**Data extract:**
※
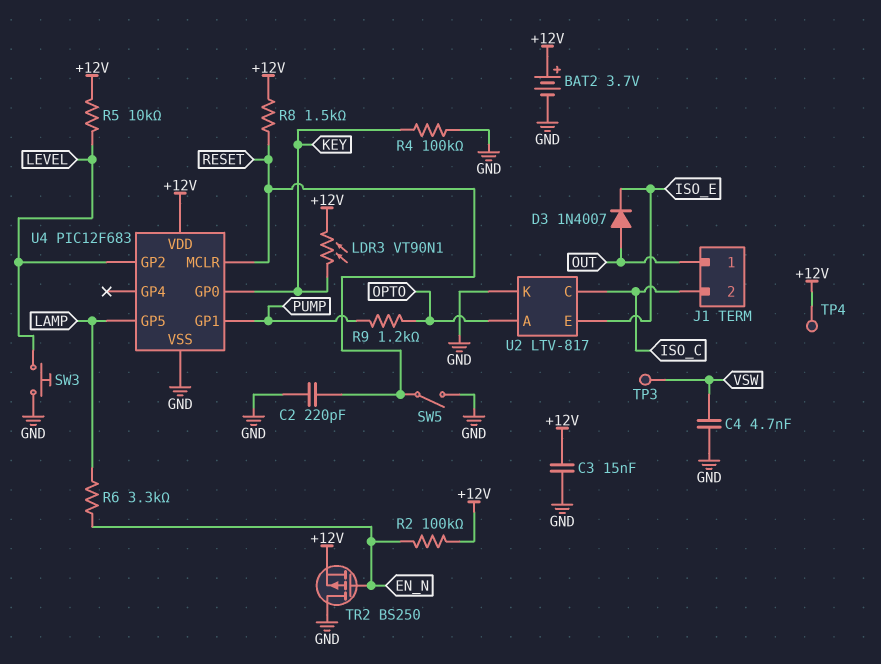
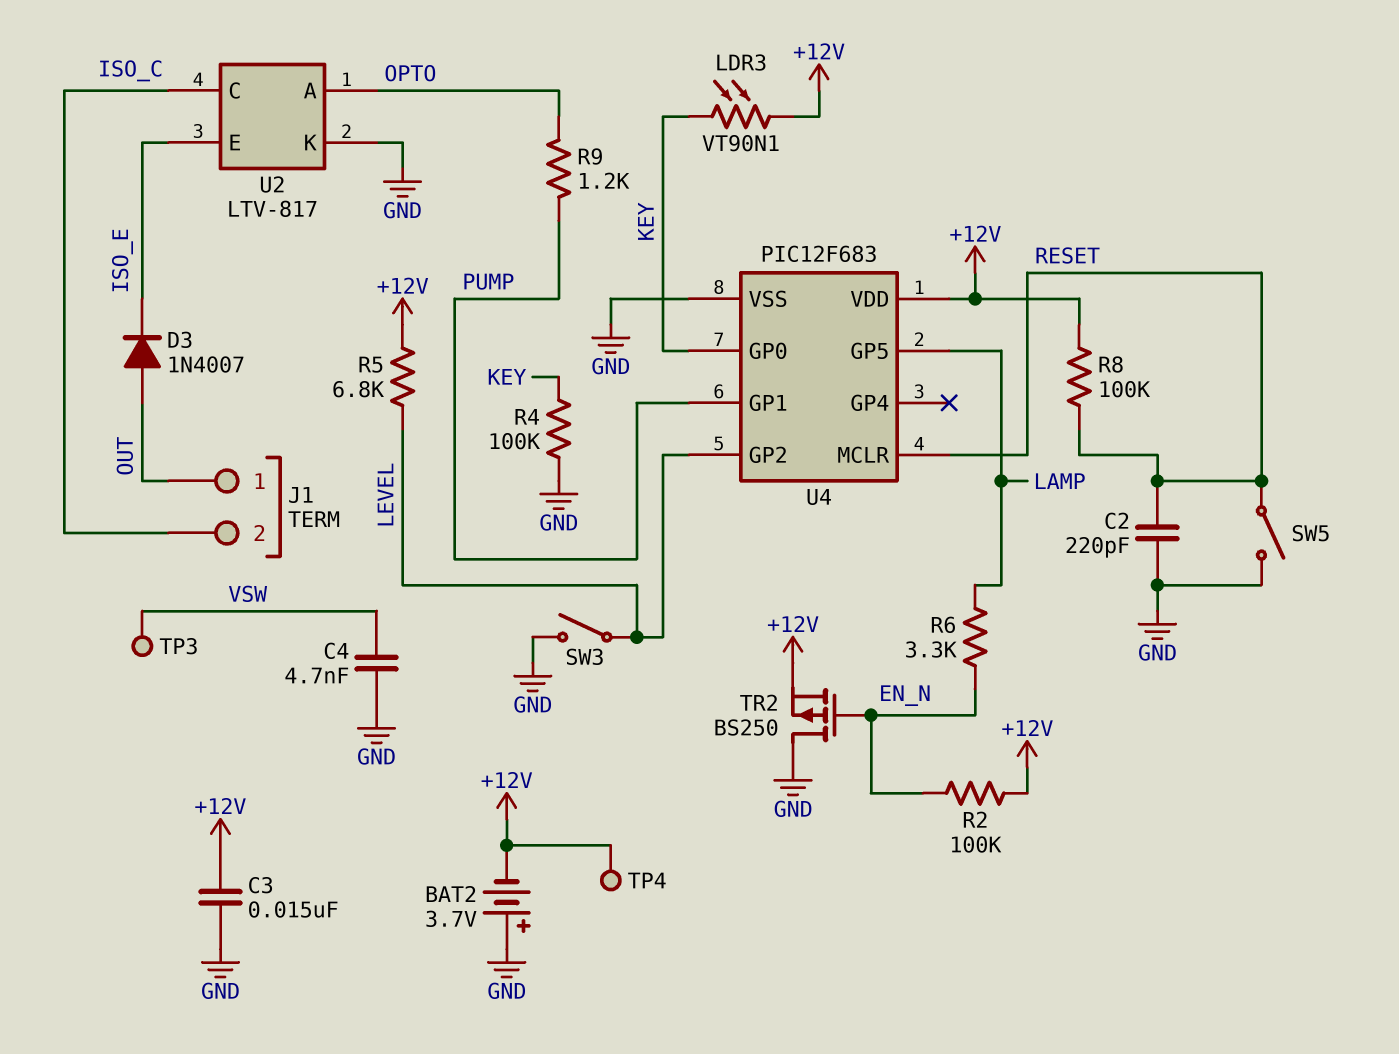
BAT2: 3.7V (plus +12V, minus GND) -> 3.7V (plus GND, minus +12V)
R5: 10k (+12V, LEVEL) -> 6.8k (+12V, LEVEL)
R8: 1.5k (+12V, RESET) -> 100k (+12V, RESET)
SW3: button (GND, LEVEL) -> switch (GND, LEVEL)

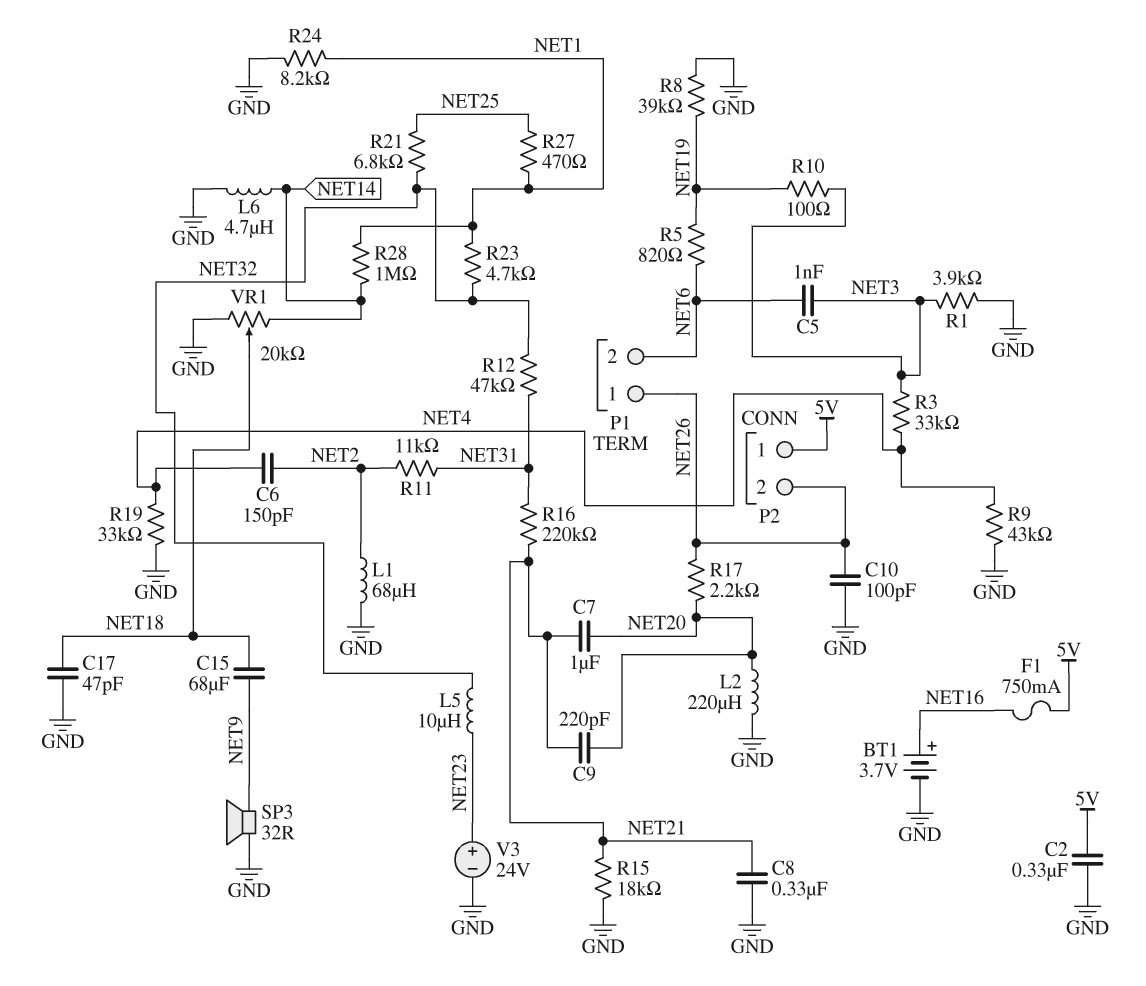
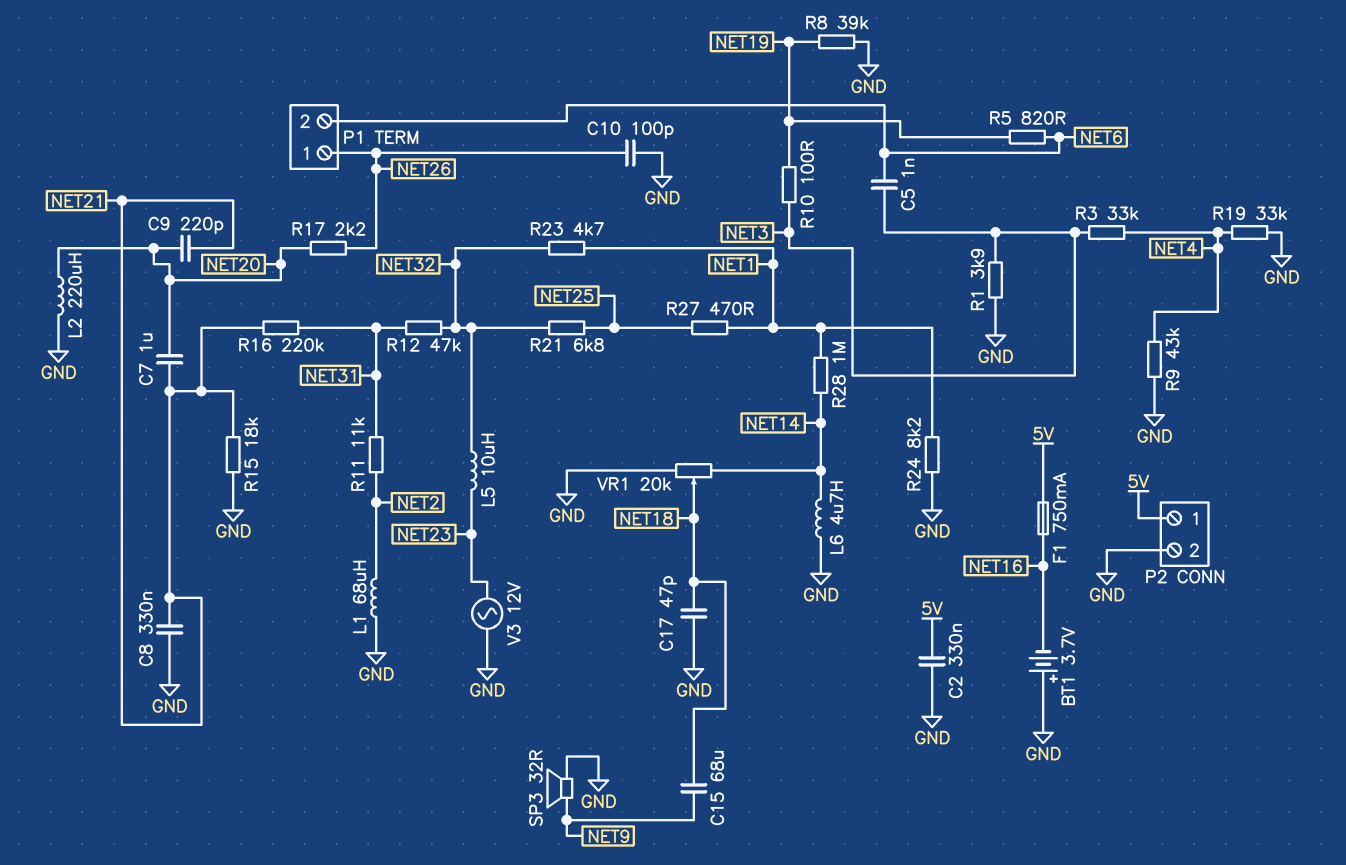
BT1: 3.7V (plus NET16, minus GND) -> 3.7V (plus GND, minus NET16)
C6: 150pF (NET2, NET4) -> none
P2 pin 2: NET26 -> GND
V3: 24V (plus NET23, minus GND) -> AC 12V (GND, NET23)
※
**Aim of the task:**
Every line above must be printed again exactly, pictures excluded.

**Output of the exercise:**
BAT2: 3.7V (plus +12V, minus GND) -> 3.7V (plus GND, minus +12V)
R5: 10k (+12V, LEVEL) -> 6.8k (+12V, LEVEL)
R8: 1.5k (+12V, RESET) -> 100k (+12V, RESET)
SW3: button (GND, LEVEL) -> switch (GND, LEVEL)

BT1: 3.7V (plus NET16, minus GND) -> 3.7V (plus GND, minus NET16)
C6: 150pF (NET2, NET4) -> none
P2 pin 2: NET26 -> GND
V3: 24V (plus NET23, minus GND) -> AC 12V (GND, NET23)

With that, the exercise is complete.